== Assignment ==
Copy every entry exactly as it reads and exclude whatever pictures appear.

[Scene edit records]
══════════
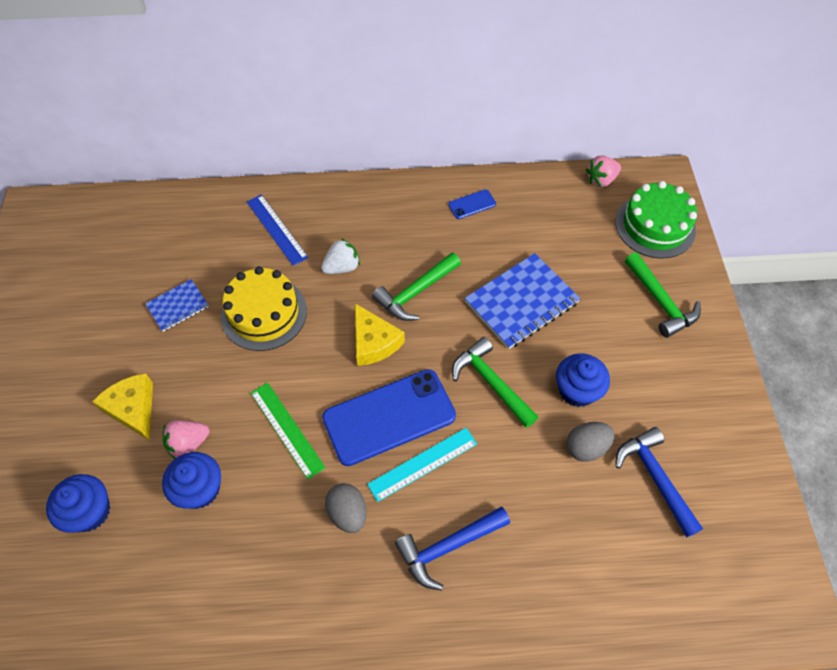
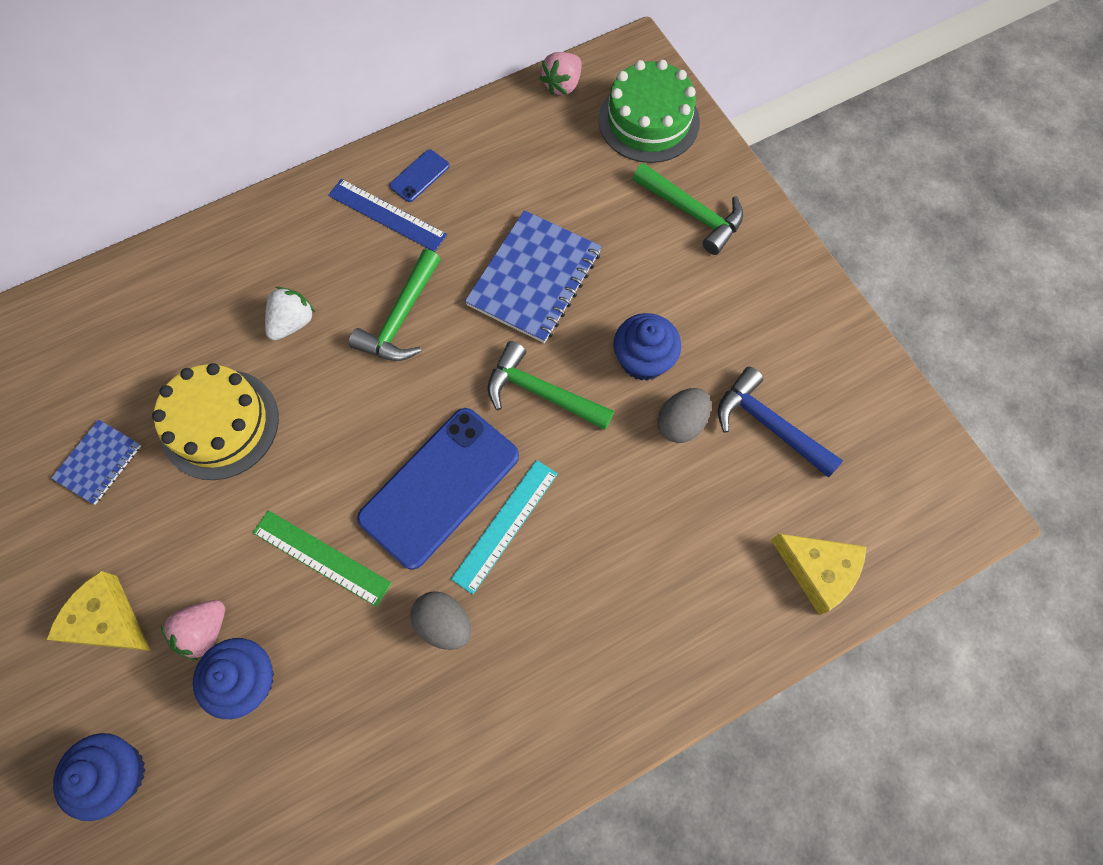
camera: 25 degrees left, 10 degrees up
(276, 229) = (182, 306): blue ruler -> blue ruler (387, 215)
(374, 342) = (378, 402): yellow cheese -> yellow cheese (818, 571)
(448, 547) = (577, 608): blue hammer -> none

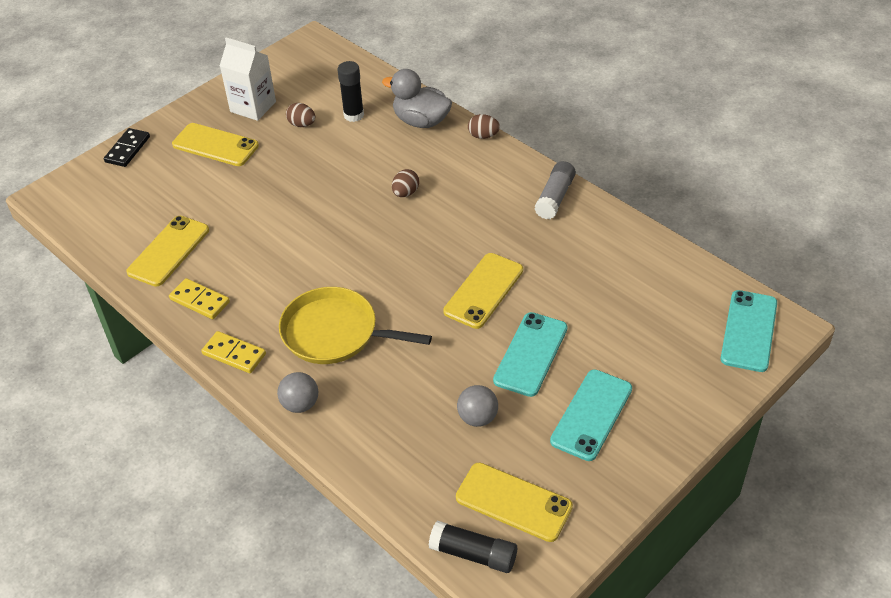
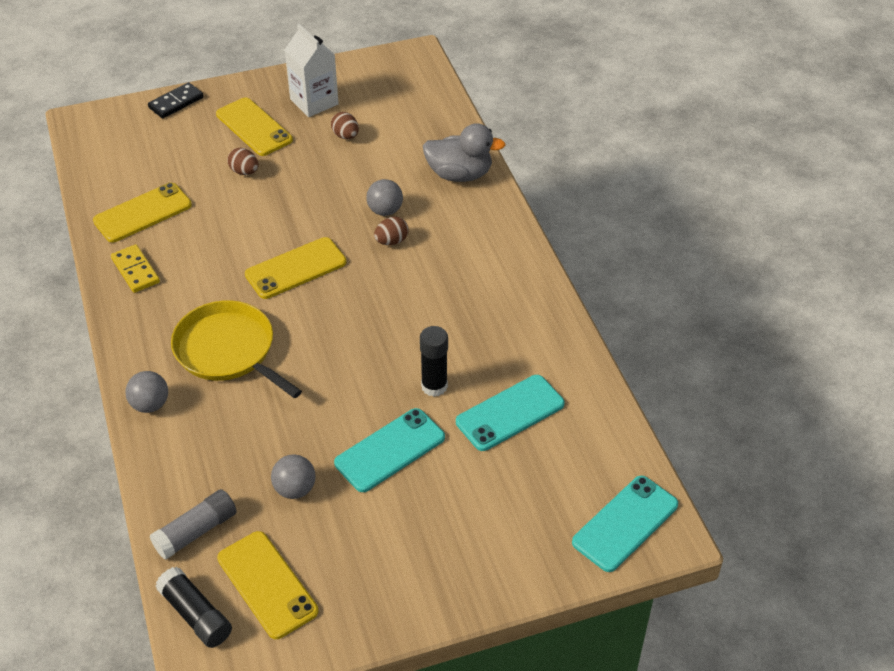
camera: 25 degrees right, 0 degrees up
(234, 354) = (128, 333): yellow domino -> none
(354, 115) = (400, 144): black glue stick -> black glue stick (434, 386)
(381, 171) = (385, 211): none -> grey ball
(421, 121) = (459, 174): grey duck -> grey duck turned 135 degrees clockwise
(483, 136) = (509, 212): brown egg -> brown egg (244, 172)
(483, 291) = (392, 368): yellow phone -> yellow phone (296, 268)
(555, 197) = (532, 303): grey glue stick -> grey glue stick (196, 532)
(591, 415) = (402, 536): turquoise phone -> turquoise phone (510, 413)

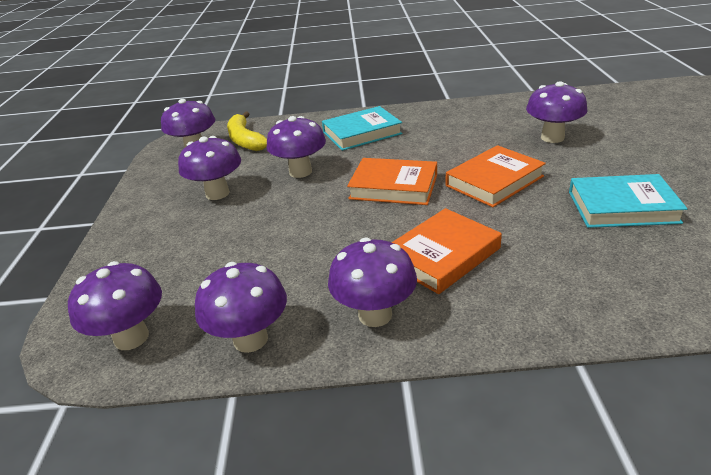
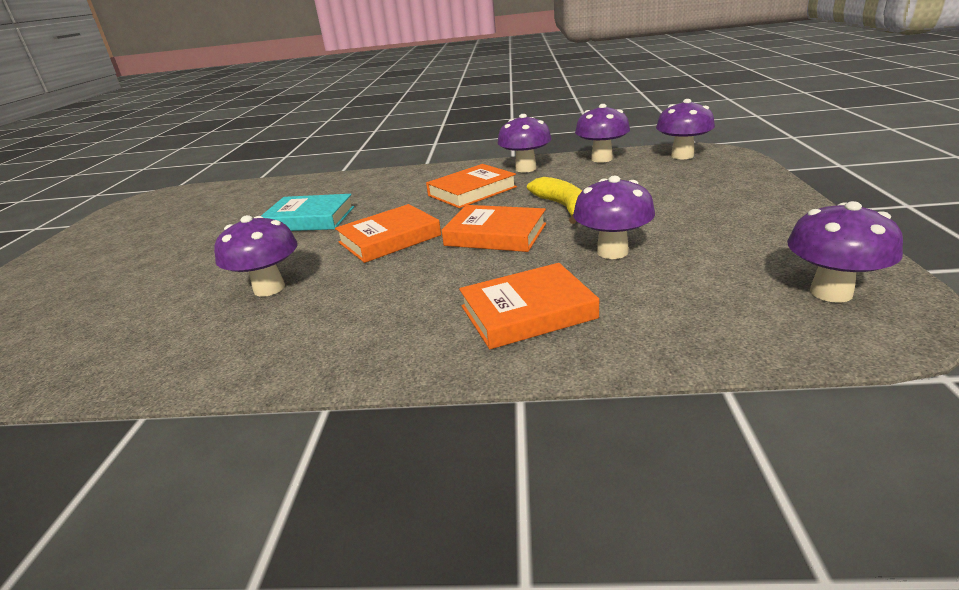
camera: 175 degrees left, 5 degrees down
(217, 193) = (709, 229): purple mushroom -> none
(245, 140) = (747, 309): yellow banana -> yellow banana (564, 207)
(362, 133) = (527, 312): turquoise book -> orange book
══════════
== Worked solution ==
camera: 25 degrees left, 10 degrees up
(276, 229) = (182, 306): blue ruler -> blue ruler (387, 215)
(374, 342) = (378, 402): yellow cheese -> yellow cheese (818, 571)
(448, 547) = (577, 608): blue hammer -> none

camera: 25 degrees right, 0 degrees up
(234, 354) = (128, 333): yellow domino -> none
(354, 115) = (400, 144): black glue stick -> black glue stick (434, 386)
(381, 171) = (385, 211): none -> grey ball
(421, 121) = (459, 174): grey duck -> grey duck turned 135 degrees clockwise
(483, 136) = (509, 212): brown egg -> brown egg (244, 172)
(483, 291) = (392, 368): yellow phone -> yellow phone (296, 268)
(555, 197) = (532, 303): grey glue stick -> grey glue stick (196, 532)
(591, 415) = (402, 536): turquoise phone -> turquoise phone (510, 413)

camera: 175 degrees left, 5 degrees down
(217, 193) = (709, 229): purple mushroom -> none
(245, 140) = (747, 309): yellow banana -> yellow banana (564, 207)
(362, 133) = (527, 312): turquoise book -> orange book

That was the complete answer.